Leave out the pictures, then output the lines of the records below from the first through the one containing "strawberry in pink".

======== Data for this exercise

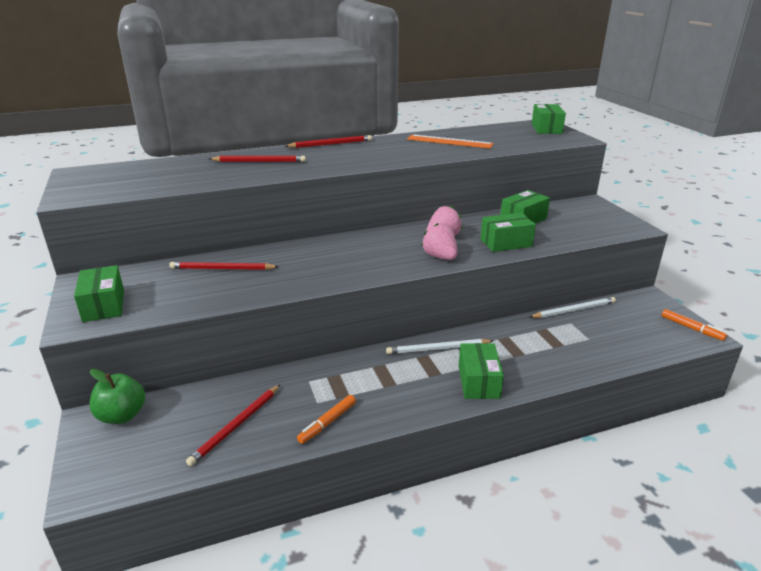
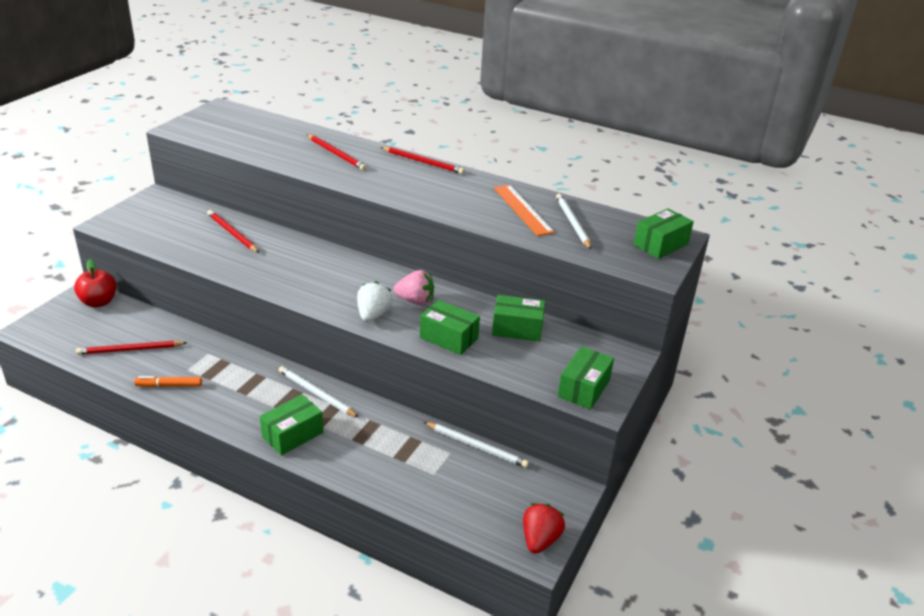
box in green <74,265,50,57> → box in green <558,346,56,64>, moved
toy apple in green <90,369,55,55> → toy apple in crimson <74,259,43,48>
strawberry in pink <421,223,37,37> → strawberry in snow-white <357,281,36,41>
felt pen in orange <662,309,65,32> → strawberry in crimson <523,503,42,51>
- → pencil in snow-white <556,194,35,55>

================

● Answer
box in green <74,265,50,57> → box in green <558,346,56,64>, moved
toy apple in green <90,369,55,55> → toy apple in crimson <74,259,43,48>
strawberry in pink <421,223,37,37> → strawberry in snow-white <357,281,36,41>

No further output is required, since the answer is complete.